## Work task:
Nothing but the lines from the one containing "samochód/różowy <668,180> ->" through the one containing "piramida/różowy <520,144> ->", both included, should be given again, each exactly as written below.

## Data provided:
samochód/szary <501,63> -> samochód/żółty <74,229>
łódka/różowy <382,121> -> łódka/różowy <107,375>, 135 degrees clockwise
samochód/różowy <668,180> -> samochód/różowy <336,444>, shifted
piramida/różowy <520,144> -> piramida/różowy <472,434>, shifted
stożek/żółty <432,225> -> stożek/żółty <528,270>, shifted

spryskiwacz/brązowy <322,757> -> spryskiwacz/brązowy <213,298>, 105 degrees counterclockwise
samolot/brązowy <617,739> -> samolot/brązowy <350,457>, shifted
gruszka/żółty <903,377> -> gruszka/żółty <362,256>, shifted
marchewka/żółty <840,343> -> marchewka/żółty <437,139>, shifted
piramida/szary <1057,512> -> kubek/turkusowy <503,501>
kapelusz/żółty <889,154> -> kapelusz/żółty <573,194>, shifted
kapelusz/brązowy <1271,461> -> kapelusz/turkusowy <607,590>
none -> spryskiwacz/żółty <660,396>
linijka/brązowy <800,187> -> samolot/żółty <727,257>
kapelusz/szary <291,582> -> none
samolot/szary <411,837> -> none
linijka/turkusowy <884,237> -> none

---

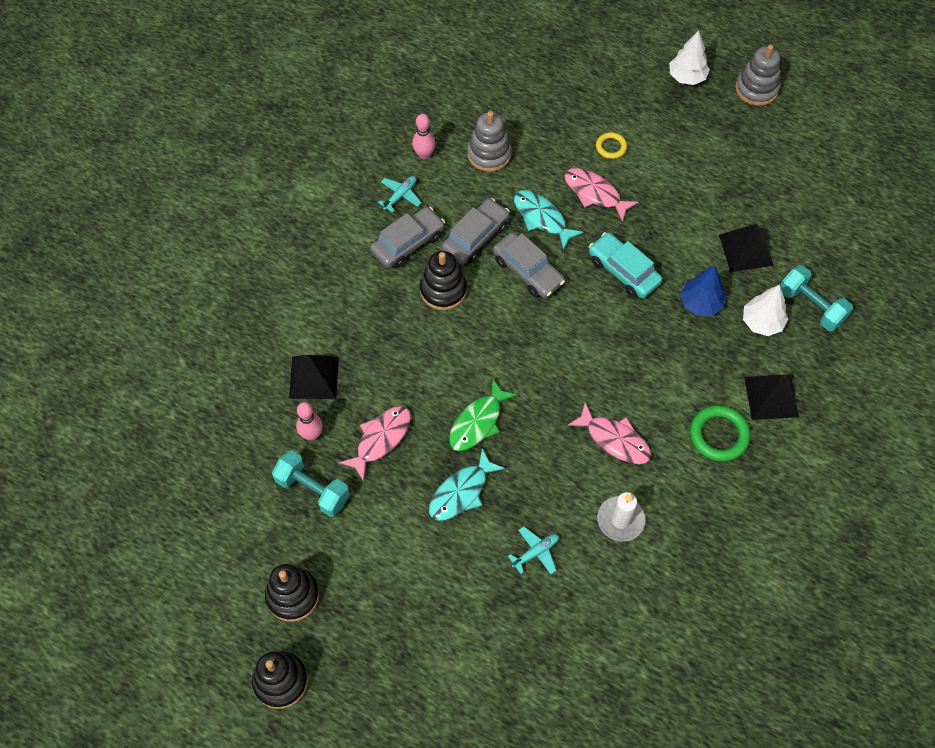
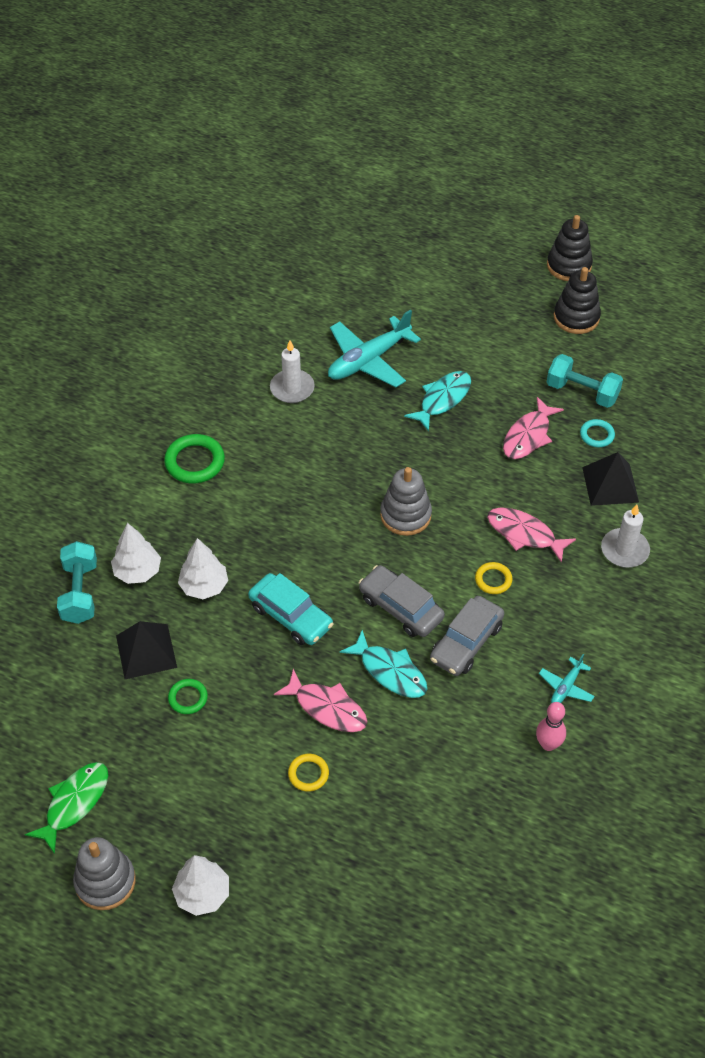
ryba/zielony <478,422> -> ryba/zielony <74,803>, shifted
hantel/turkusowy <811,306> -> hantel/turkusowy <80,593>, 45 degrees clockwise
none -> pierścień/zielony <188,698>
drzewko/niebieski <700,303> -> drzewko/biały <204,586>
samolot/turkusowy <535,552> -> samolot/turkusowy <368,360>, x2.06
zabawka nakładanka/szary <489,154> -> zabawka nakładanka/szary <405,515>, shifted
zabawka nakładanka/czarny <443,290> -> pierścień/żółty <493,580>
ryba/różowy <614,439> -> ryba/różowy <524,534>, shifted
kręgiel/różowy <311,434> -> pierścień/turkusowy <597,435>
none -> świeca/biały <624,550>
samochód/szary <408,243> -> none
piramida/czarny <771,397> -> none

...

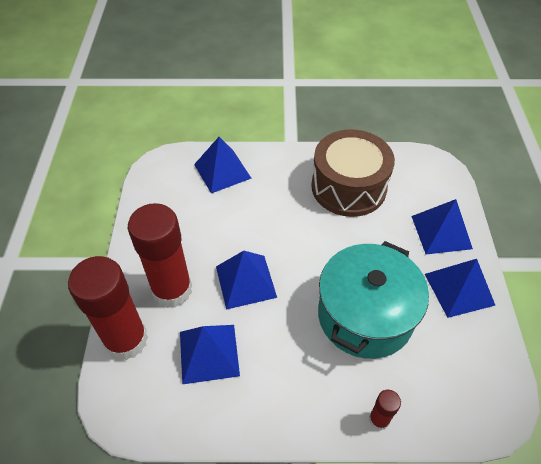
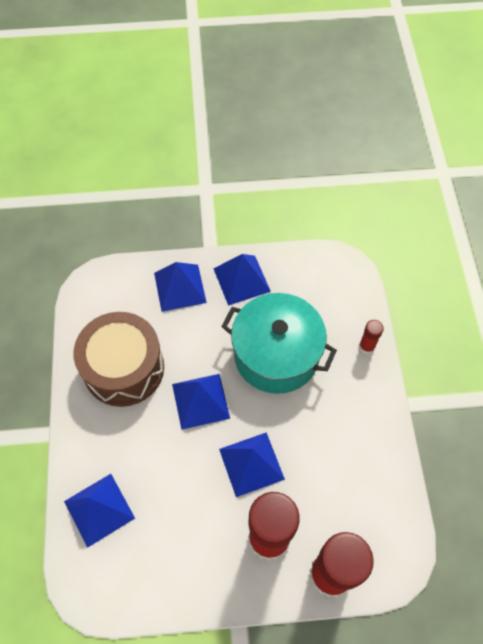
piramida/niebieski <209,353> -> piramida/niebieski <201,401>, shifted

## Solution:
samochód/różowy <668,180> -> samochód/różowy <336,444>, shifted
piramida/różowy <520,144> -> piramida/różowy <472,434>, shifted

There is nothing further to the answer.